*ABOUT THIS EXERCISE:* All lines in the data bearing the string "spray" should be identified and copied.

*DATA PROVIDED:*
*** Begin section ***
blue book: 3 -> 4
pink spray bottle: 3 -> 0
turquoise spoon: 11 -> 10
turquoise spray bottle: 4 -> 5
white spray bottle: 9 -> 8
*** End section ***
*** Begin section ***
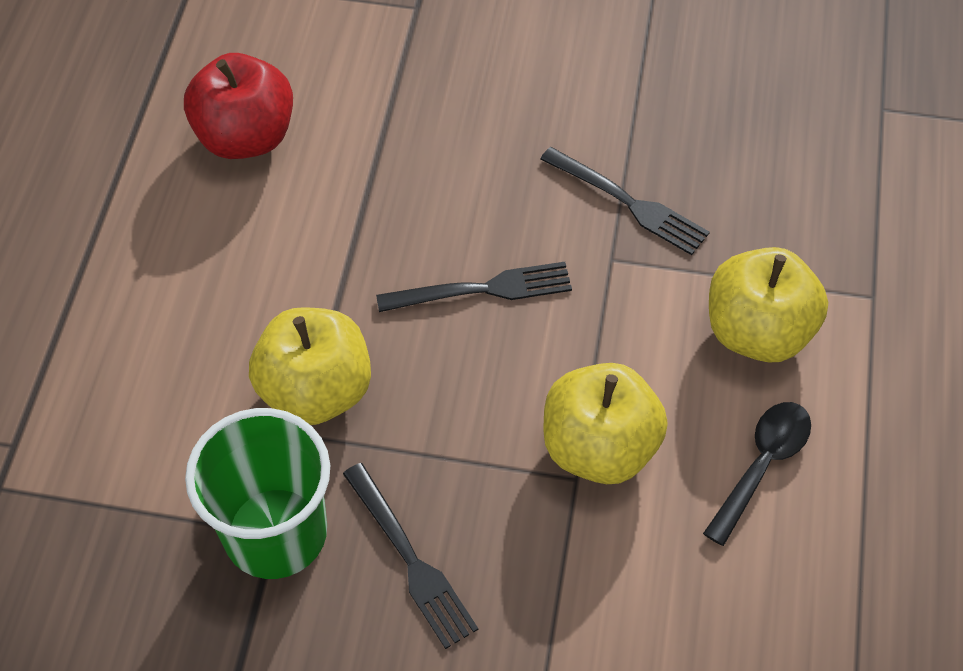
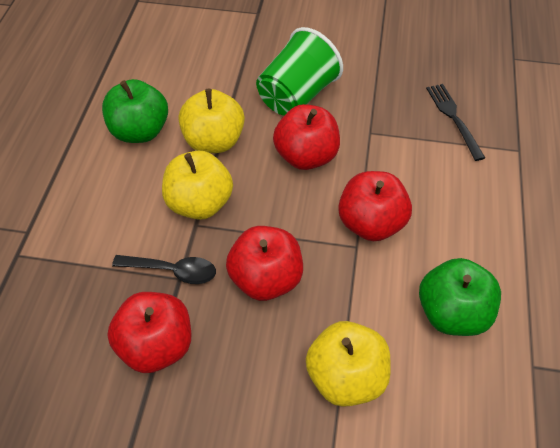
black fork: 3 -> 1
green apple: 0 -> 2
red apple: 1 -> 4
*** End section ***
*RESULT:*
pink spray bottle: 3 -> 0
turquoise spray bottle: 4 -> 5
white spray bottle: 9 -> 8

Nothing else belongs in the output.